++++ RECORDS TO USE ++++

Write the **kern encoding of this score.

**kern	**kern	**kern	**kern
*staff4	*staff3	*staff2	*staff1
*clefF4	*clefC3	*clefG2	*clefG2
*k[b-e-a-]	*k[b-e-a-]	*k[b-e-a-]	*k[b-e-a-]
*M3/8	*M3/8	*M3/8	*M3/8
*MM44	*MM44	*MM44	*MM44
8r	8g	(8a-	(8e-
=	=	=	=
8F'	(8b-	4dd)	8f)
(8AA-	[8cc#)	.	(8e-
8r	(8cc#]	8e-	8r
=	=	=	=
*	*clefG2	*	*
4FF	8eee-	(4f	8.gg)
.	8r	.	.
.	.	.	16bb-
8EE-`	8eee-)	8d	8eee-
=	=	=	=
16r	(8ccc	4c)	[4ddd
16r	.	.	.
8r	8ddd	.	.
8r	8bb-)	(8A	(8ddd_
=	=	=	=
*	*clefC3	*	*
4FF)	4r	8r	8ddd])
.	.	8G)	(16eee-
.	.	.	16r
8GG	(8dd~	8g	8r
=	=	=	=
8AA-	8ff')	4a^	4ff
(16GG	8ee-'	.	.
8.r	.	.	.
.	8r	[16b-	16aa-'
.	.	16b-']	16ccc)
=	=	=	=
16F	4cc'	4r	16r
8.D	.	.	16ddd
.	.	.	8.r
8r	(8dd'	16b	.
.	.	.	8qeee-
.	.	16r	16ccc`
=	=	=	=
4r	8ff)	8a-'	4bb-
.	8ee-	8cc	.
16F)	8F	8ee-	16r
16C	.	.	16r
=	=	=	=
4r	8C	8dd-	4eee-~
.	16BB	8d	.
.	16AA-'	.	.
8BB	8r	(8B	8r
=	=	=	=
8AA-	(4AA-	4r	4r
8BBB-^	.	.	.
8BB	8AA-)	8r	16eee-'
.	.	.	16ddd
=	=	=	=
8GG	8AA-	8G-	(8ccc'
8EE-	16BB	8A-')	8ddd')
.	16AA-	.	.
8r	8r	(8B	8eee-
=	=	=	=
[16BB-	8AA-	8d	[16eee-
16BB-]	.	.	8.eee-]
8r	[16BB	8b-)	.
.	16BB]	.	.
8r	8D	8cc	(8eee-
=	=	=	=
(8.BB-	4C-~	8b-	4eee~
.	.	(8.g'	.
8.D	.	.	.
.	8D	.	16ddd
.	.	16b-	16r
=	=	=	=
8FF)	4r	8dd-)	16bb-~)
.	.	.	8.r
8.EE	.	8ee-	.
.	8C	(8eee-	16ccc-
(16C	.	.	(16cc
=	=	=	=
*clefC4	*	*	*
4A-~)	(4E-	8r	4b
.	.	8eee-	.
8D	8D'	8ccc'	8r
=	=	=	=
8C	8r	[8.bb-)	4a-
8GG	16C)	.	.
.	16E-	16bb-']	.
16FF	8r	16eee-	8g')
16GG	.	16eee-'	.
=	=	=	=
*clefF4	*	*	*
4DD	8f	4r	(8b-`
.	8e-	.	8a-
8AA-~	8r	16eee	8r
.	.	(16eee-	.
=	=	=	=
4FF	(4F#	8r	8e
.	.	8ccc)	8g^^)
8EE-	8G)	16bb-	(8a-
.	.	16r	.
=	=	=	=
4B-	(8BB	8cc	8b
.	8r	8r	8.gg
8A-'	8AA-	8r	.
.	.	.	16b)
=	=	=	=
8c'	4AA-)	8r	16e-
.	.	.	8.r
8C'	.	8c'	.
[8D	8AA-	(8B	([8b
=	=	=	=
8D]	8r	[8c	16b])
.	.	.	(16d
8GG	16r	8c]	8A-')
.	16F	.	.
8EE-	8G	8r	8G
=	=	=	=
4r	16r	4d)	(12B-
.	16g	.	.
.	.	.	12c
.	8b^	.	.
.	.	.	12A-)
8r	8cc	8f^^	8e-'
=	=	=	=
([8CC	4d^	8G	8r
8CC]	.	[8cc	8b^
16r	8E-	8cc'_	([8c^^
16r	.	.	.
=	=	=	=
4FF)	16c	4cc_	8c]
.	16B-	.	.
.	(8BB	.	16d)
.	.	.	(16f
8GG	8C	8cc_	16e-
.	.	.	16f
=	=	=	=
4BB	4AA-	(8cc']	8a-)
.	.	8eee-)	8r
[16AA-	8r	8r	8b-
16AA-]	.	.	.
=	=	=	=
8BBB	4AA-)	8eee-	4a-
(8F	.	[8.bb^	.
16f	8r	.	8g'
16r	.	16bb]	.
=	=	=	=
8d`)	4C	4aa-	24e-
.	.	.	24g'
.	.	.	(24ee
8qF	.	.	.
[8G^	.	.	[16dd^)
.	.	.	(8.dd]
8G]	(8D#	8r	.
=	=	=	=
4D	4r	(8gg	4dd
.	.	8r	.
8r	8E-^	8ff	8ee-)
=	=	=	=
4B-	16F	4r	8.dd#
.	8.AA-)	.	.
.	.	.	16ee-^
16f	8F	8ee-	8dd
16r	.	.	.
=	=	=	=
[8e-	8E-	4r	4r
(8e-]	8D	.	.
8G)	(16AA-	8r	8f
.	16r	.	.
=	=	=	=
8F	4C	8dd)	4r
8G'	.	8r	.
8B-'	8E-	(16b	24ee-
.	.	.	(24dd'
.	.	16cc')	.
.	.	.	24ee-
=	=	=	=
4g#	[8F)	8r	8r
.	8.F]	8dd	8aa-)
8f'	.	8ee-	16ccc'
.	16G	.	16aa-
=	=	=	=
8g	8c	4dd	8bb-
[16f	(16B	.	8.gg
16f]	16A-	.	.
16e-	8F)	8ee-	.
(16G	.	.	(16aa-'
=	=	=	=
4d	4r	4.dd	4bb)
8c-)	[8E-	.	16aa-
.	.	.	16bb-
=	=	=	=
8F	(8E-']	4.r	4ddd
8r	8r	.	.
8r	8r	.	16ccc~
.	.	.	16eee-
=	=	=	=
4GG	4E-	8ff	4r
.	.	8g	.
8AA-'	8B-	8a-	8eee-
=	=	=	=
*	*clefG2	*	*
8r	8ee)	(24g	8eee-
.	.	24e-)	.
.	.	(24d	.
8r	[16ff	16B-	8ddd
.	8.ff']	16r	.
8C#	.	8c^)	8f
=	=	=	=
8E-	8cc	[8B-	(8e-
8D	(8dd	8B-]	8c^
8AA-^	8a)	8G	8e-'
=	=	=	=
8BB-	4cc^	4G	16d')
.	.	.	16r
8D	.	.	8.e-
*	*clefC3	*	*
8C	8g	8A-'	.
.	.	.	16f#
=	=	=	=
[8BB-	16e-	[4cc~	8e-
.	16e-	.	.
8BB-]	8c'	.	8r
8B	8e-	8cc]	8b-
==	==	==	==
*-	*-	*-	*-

++++

■ GOAL: Show each line from the rows above that contains the string "kern".

■ EXERCISE RESPONSE:
Write the **kern encoding of this score.
**kern	**kern	**kern	**kern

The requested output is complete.